Task item: Would you give back exactly the lines from the line with "pink brick H9:I10" through the end of the entries below, both included, but none of the pictures?

[Start of section]

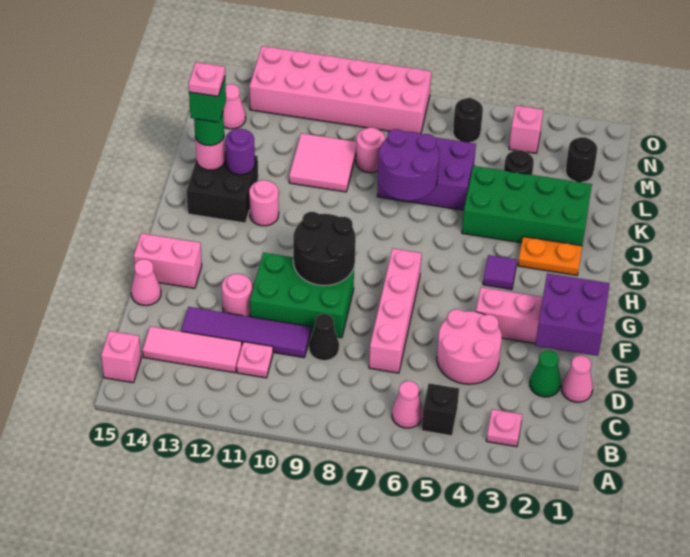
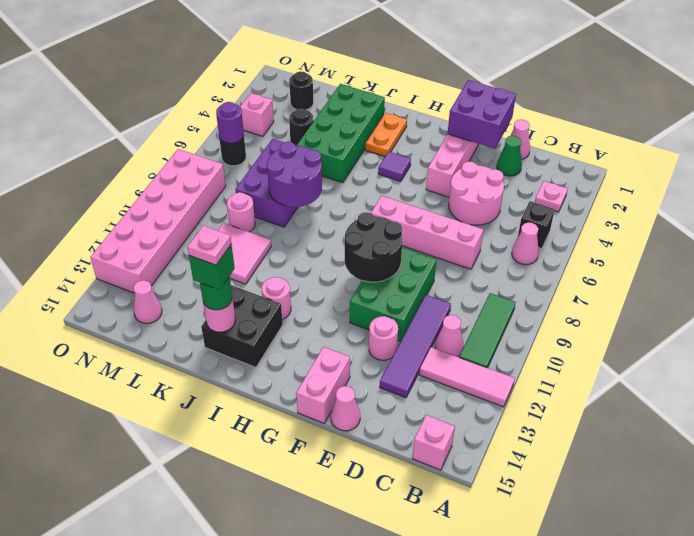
none -> green tile B9:B11 level 1
pink plate C11 level 1 -> pink cone C11 level 1
pink tile C12:C14 level 1 -> pink tile A12:C12 level 1
black cone D9 level 1 -> none
purple round brick J13 level 2 -> purple round brick N6 level 2

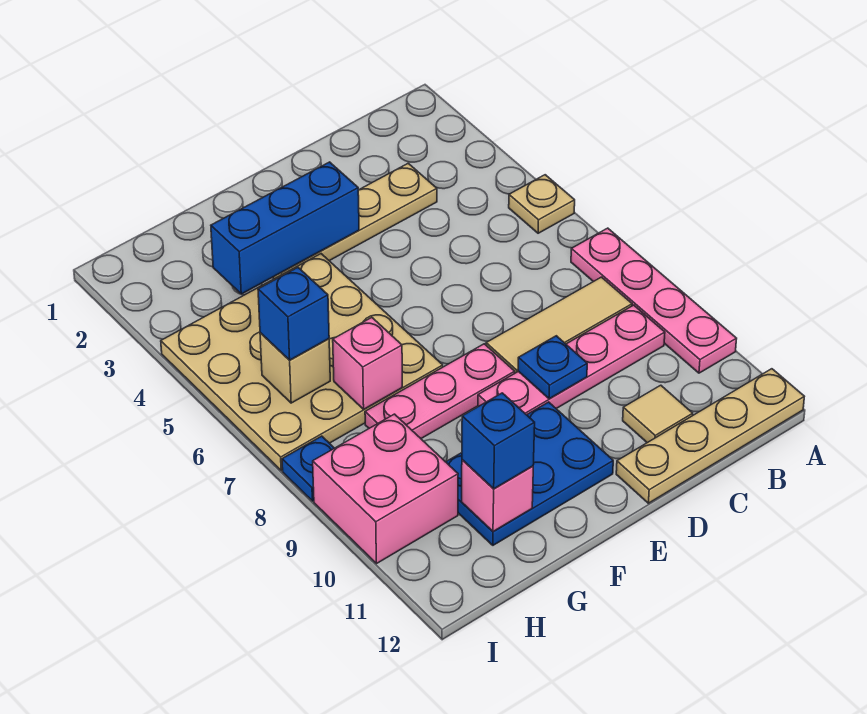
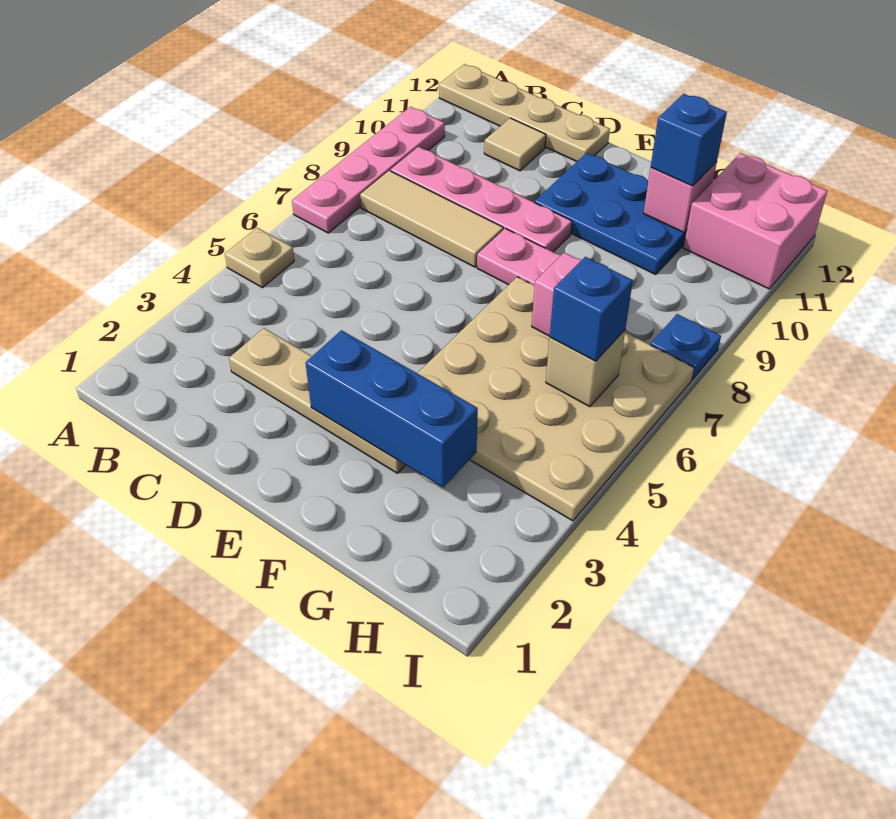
blue plate D9 level 2 -> none
pink brick H9:I10 level 1 -> pink brick H11:I12 level 1

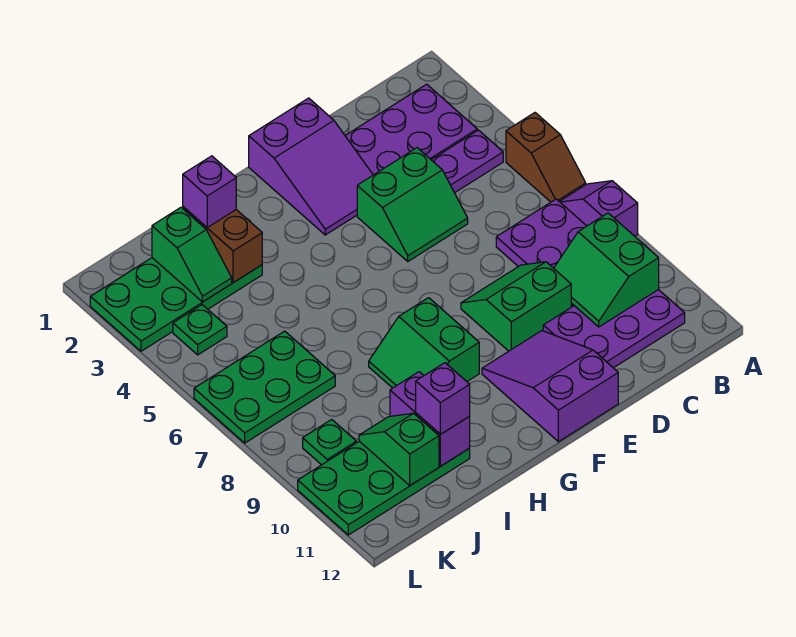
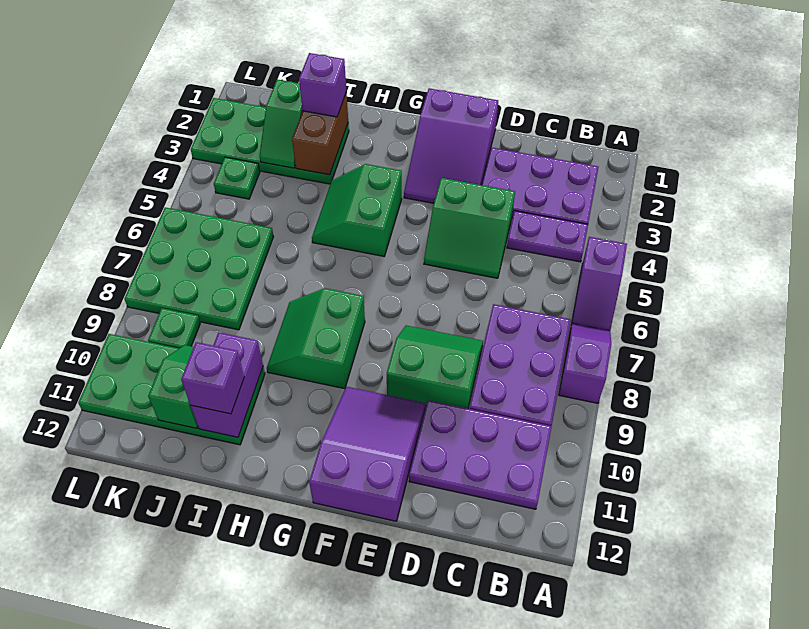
brown slope A5:A6 level 1 top 5 -> purple slope A5:A6 level 1 top 5
green slope B9:C10 level 2 top B -> green slope G4:H5 level 1 top G
green plate J6:L7 level 1 -> green plate J6:L8 level 1

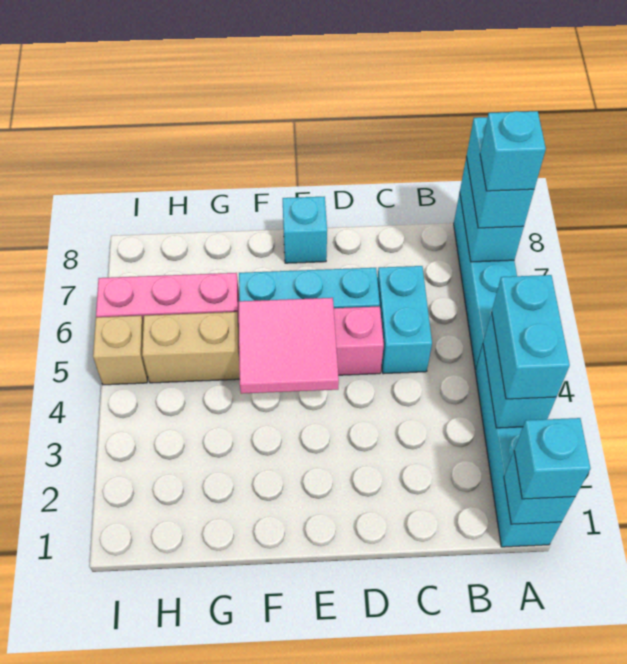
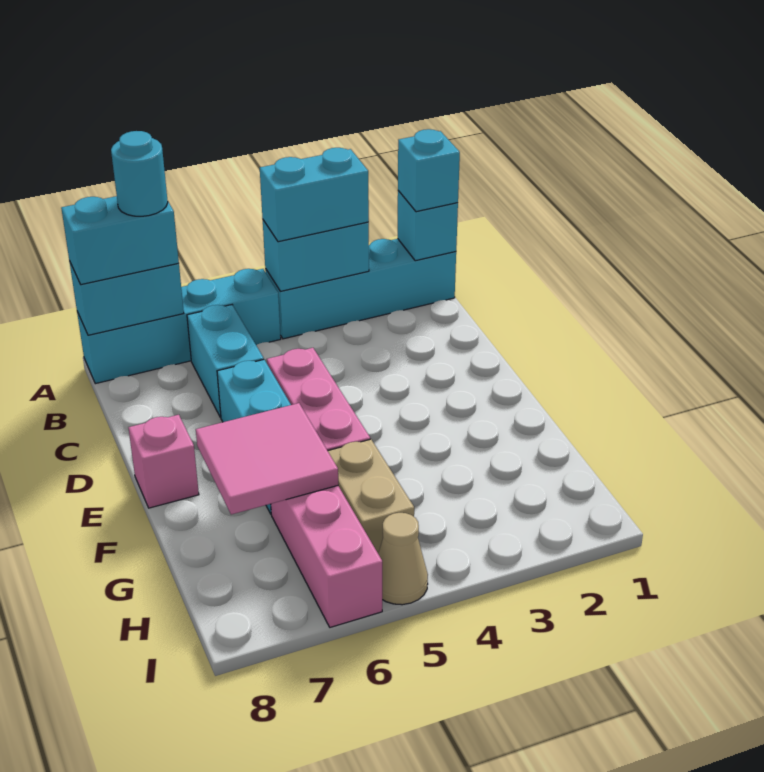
cyan brick A7 level 4 -> cyan round brick A7 level 4
cyan brick C5:C6 level 1 -> cyan brick B6:C6 level 1
pink tile E4:F5 level 2 -> pink tile F6:G7 level 2
cyan brick E8 level 1 -> pink brick E8 level 1
tan brick I5 level 1 -> tan cone I5 level 1

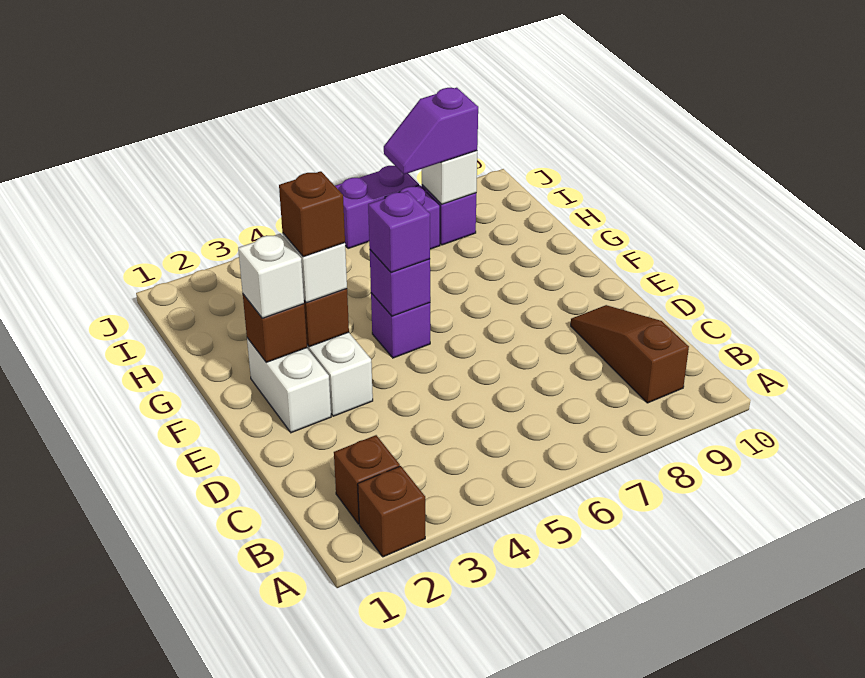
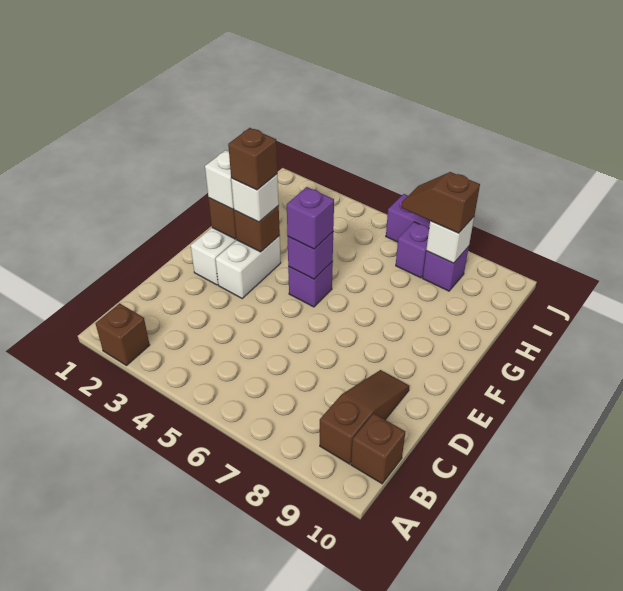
brown brick B2 level 1 -> brown brick B10 level 1
purple slope I7:I8 level 3 top 8 -> brown slope I7:I8 level 3 top 8

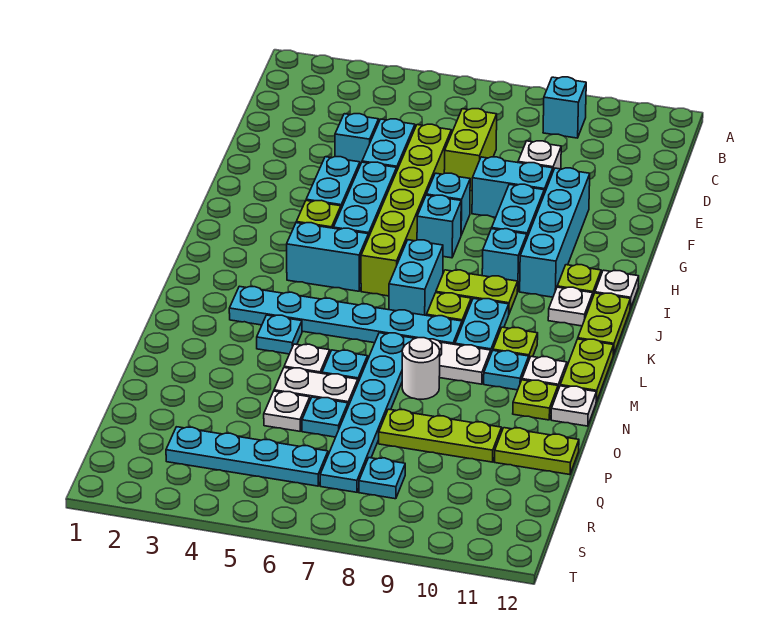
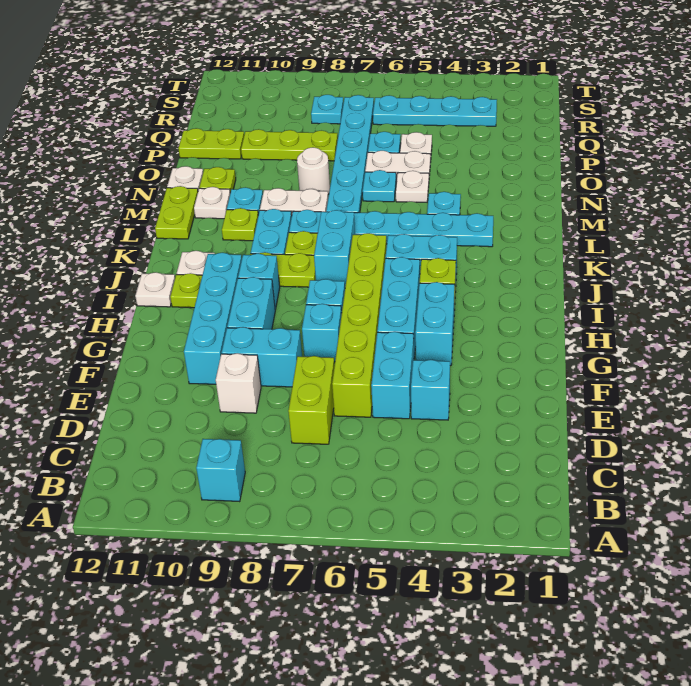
lime plate J12:K12 level 1 -> none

[End of section]

Result:
pink brick H9:I10 level 1 -> pink brick H11:I12 level 1

brown slope A5:A6 level 1 top 5 -> purple slope A5:A6 level 1 top 5
green slope B9:C10 level 2 top B -> green slope G4:H5 level 1 top G
green plate J6:L7 level 1 -> green plate J6:L8 level 1

cyan brick A7 level 4 -> cyan round brick A7 level 4
cyan brick C5:C6 level 1 -> cyan brick B6:C6 level 1
pink tile E4:F5 level 2 -> pink tile F6:G7 level 2
cyan brick E8 level 1 -> pink brick E8 level 1
tan brick I5 level 1 -> tan cone I5 level 1

brown brick B2 level 1 -> brown brick B10 level 1
purple slope I7:I8 level 3 top 8 -> brown slope I7:I8 level 3 top 8

lime plate J12:K12 level 1 -> none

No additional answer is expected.